[Stored dataset items]
= Beginning of Section =
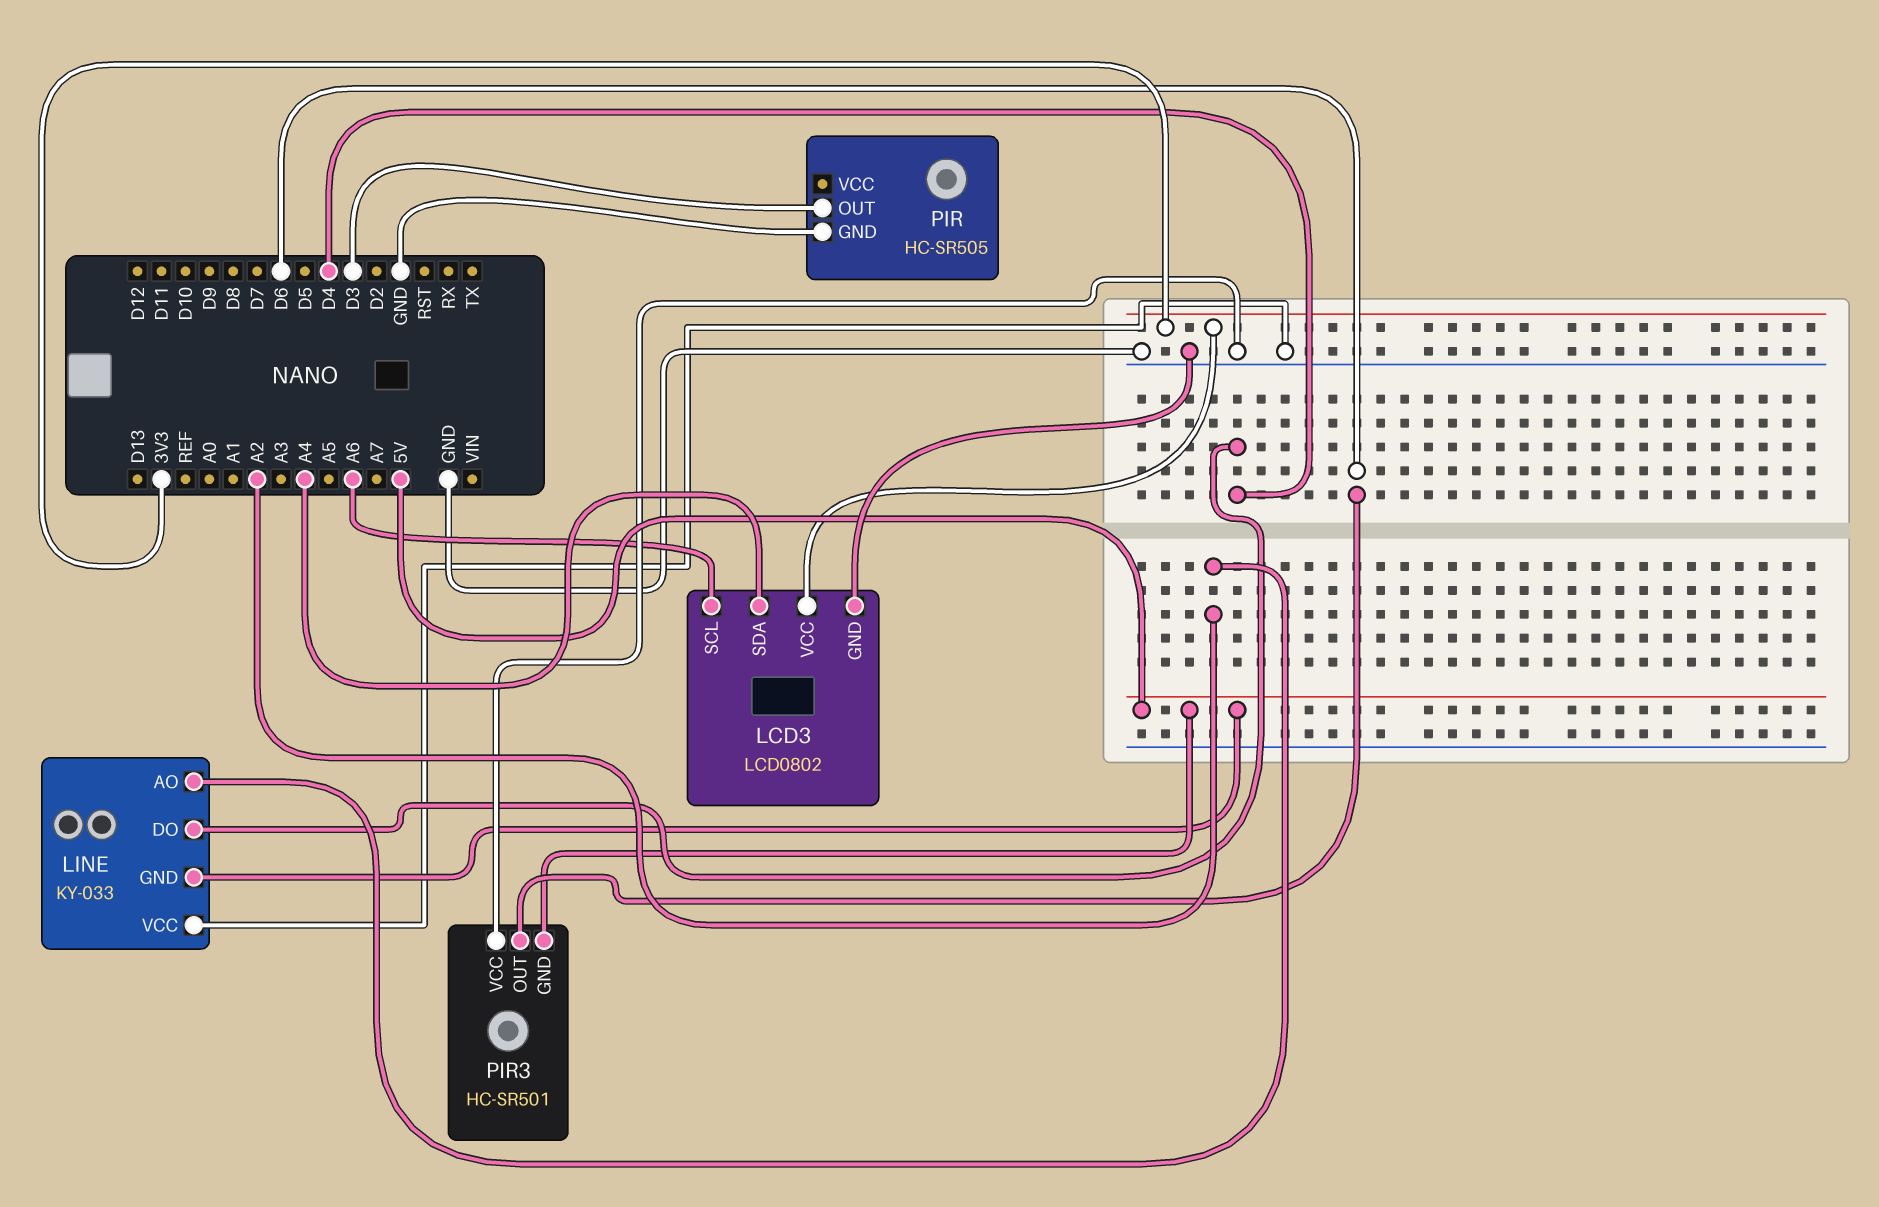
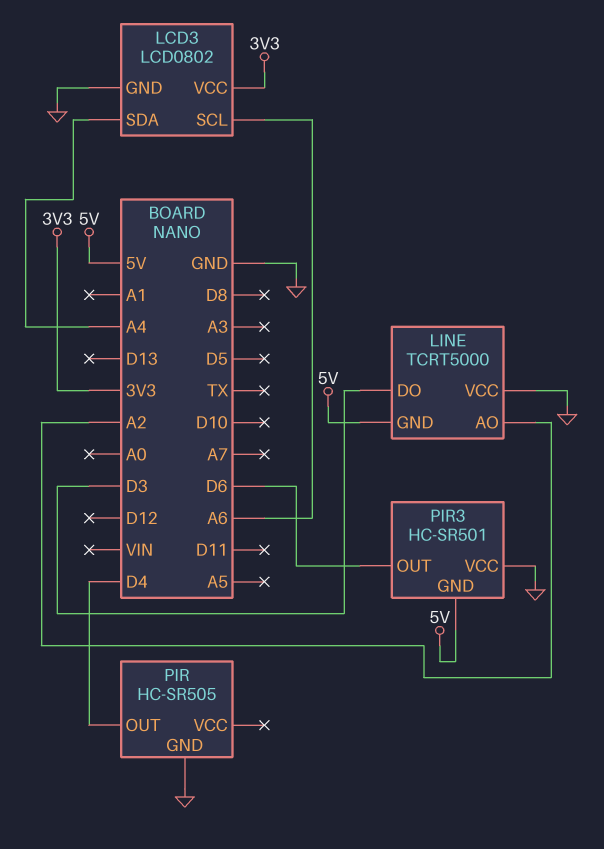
LINE: KY-033 -> TCRT5000
LINE pin DO: D4 -> D3
PIR pin OUT: D3 -> D4

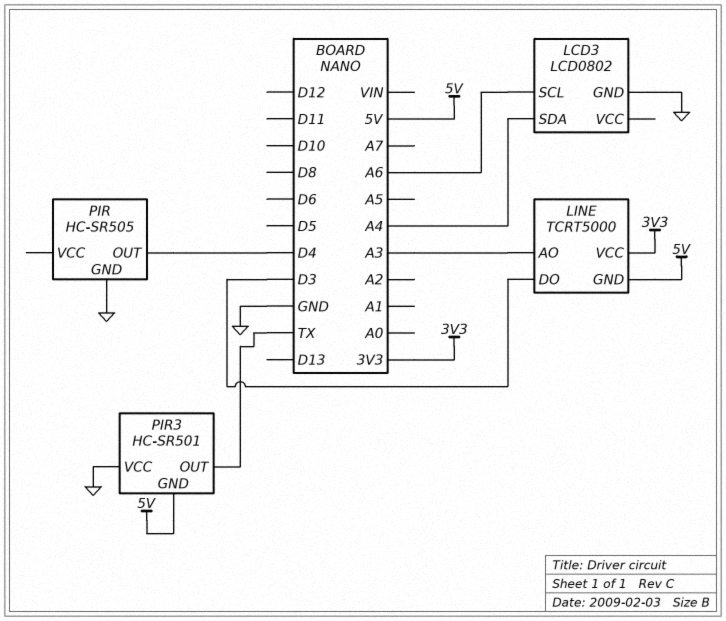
LCD3 pin VCC: 3V3 -> none
LINE pin AO: A2 -> A3
LINE pin VCC: GND -> 3V3
PIR3 pin OUT: D6 -> TX

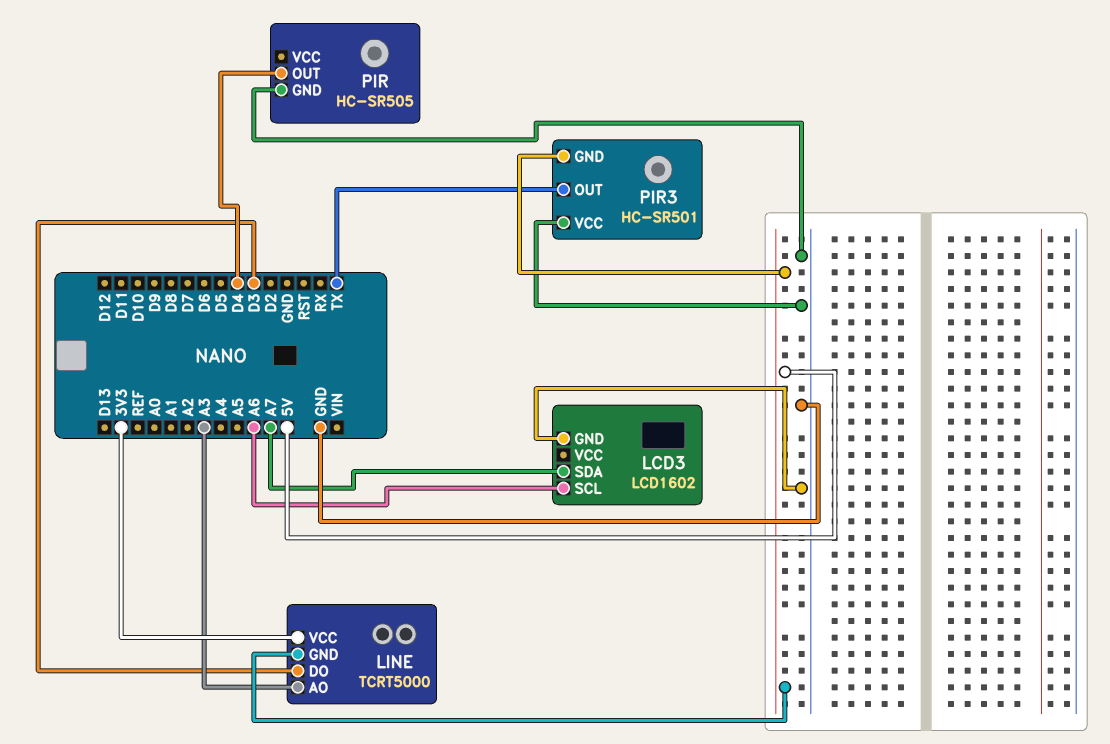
LCD3: LCD0802 -> LCD1602
LCD3 pin SDA: A4 -> A7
= End of Section =
# Problem statement
Beginning with the line containing "LINE pin DO: D4 -> D3" and ending with the last line of the data, output those lines exactly and nothing more. Omit every picture.

# Exercise response
LINE pin DO: D4 -> D3
PIR pin OUT: D3 -> D4

LCD3 pin VCC: 3V3 -> none
LINE pin AO: A2 -> A3
LINE pin VCC: GND -> 3V3
PIR3 pin OUT: D6 -> TX

LCD3: LCD0802 -> LCD1602
LCD3 pin SDA: A4 -> A7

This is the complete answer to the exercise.